━━━━━ INPUT RECORDS ━━━━━

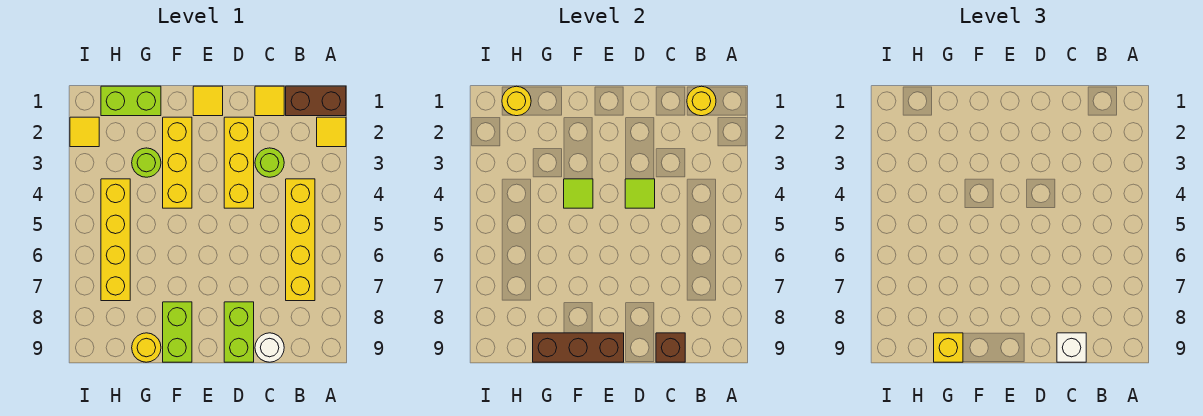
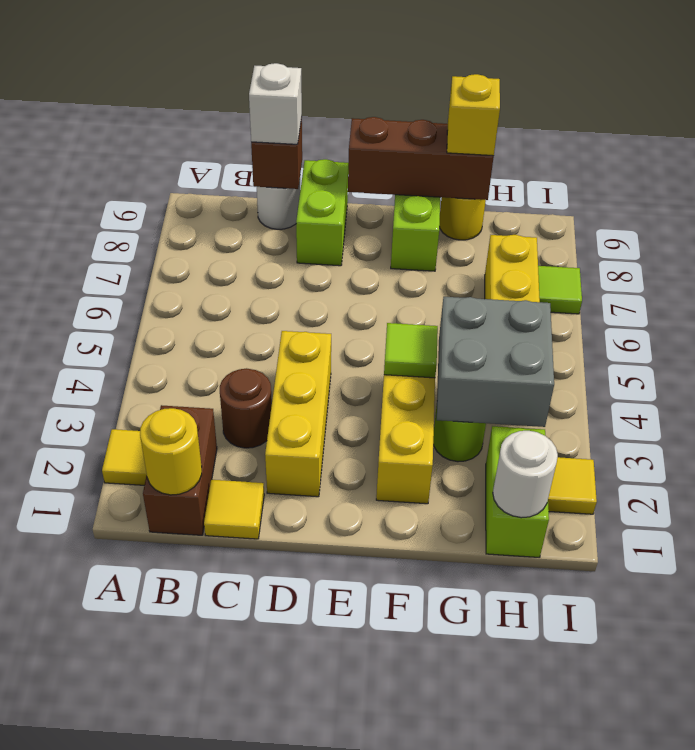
brown brick A1:B1 level 1 -> brown brick B1:B2 level 1
yellow brick B4:B7 level 1 -> none
lime round brick C3 level 1 -> brown round brick C3 level 1
lime tile D4 level 2 -> lime tile I7 level 1
yellow tile E1 level 1 -> none
lime brick G1:H1 level 1 -> lime brick H1:H2 level 1
none -> grey brick G3:H4 level 2
yellow round brick H1 level 2 -> white round brick H1 level 2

━━━━━

Give every line above again exactly, with no pictures.

brown brick A1:B1 level 1 -> brown brick B1:B2 level 1
yellow brick B4:B7 level 1 -> none
lime round brick C3 level 1 -> brown round brick C3 level 1
lime tile D4 level 2 -> lime tile I7 level 1
yellow tile E1 level 1 -> none
lime brick G1:H1 level 1 -> lime brick H1:H2 level 1
none -> grey brick G3:H4 level 2
yellow round brick H1 level 2 -> white round brick H1 level 2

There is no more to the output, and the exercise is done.